* Exercise *
Once you find the line that contains "R2: 4.7k (EN, LED) -> 4.7k (GND, RESET)", write out that line and every line after it to the end of the records, exactly and with nothing else.

* Edit difference data *
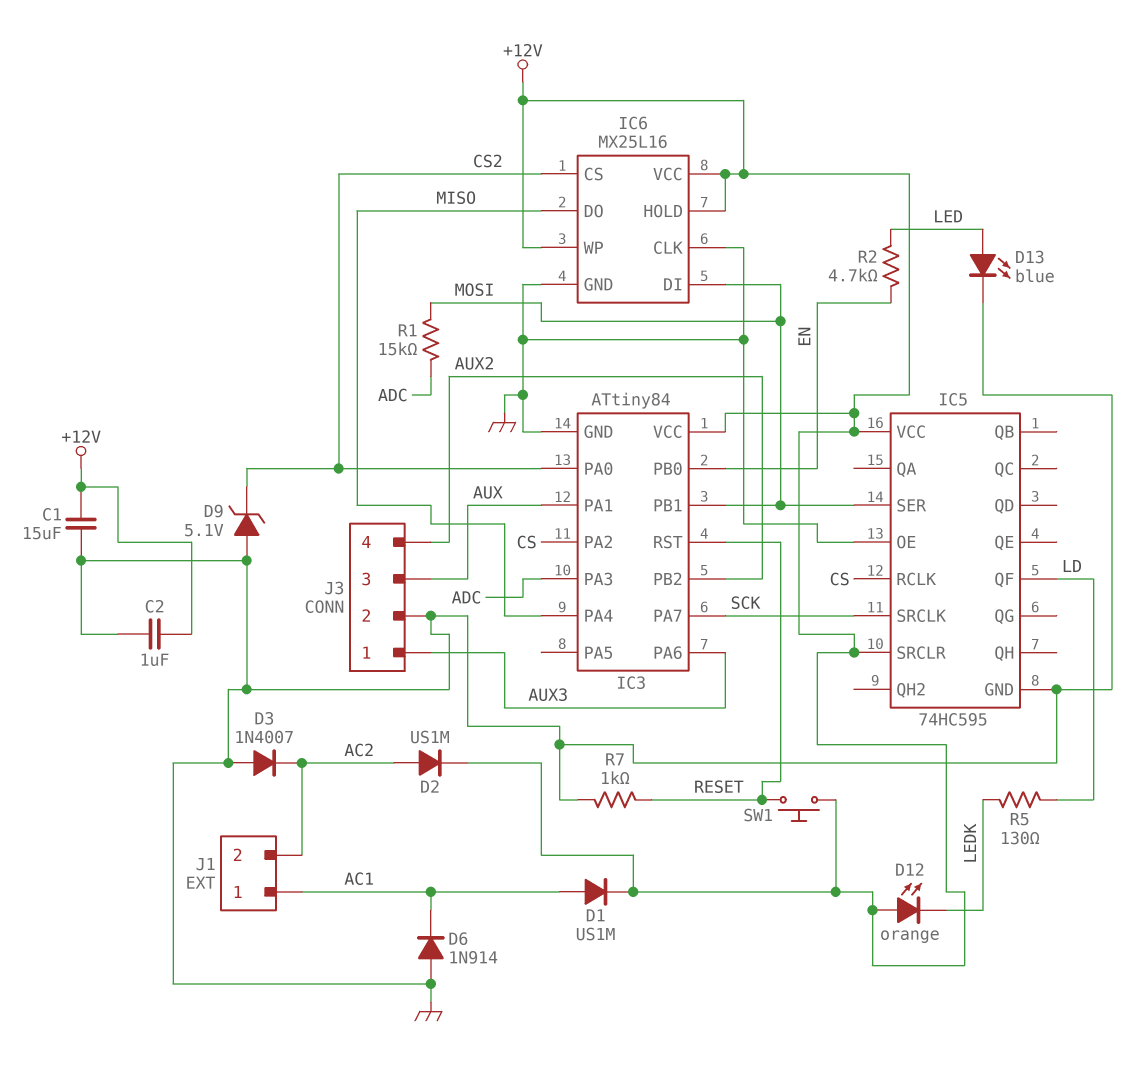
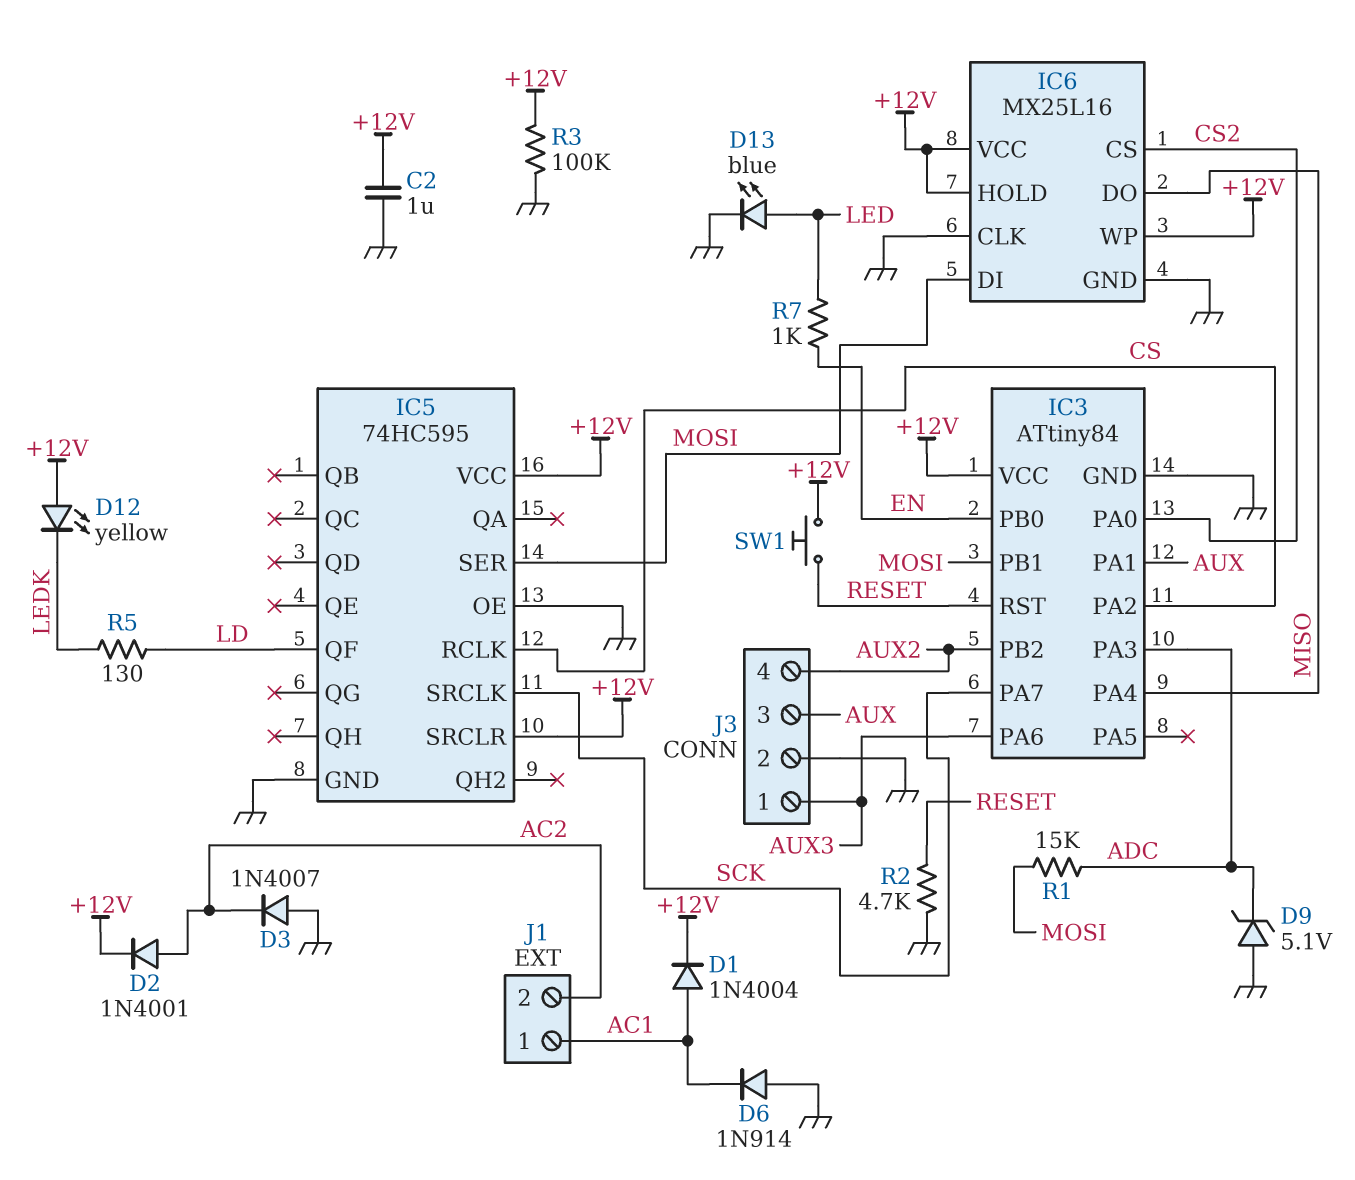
C1: 15uF (+12V, GND) -> none
D1: diode US1M (A AC1, K +12V) -> diode 1N4004 (A AC1, K +12V)
D2: diode US1M (A AC2, K +12V) -> diode 1N4001 (A AC2, K +12V)
D9: zener 5.1V (A GND, K CS2) -> zener 5.1V (A GND, K ADC)
D12: LED orange (A +12V, K LEDK) -> LED yellow (A +12V, K LEDK)
R2: 4.7k (EN, LED) -> 4.7k (GND, RESET)
R3: none -> 100k (+12V, GND)
R7: 1k (GND, RESET) -> 1k (EN, LED)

* Response to the exercise *
R2: 4.7k (EN, LED) -> 4.7k (GND, RESET)
R3: none -> 100k (+12V, GND)
R7: 1k (GND, RESET) -> 1k (EN, LED)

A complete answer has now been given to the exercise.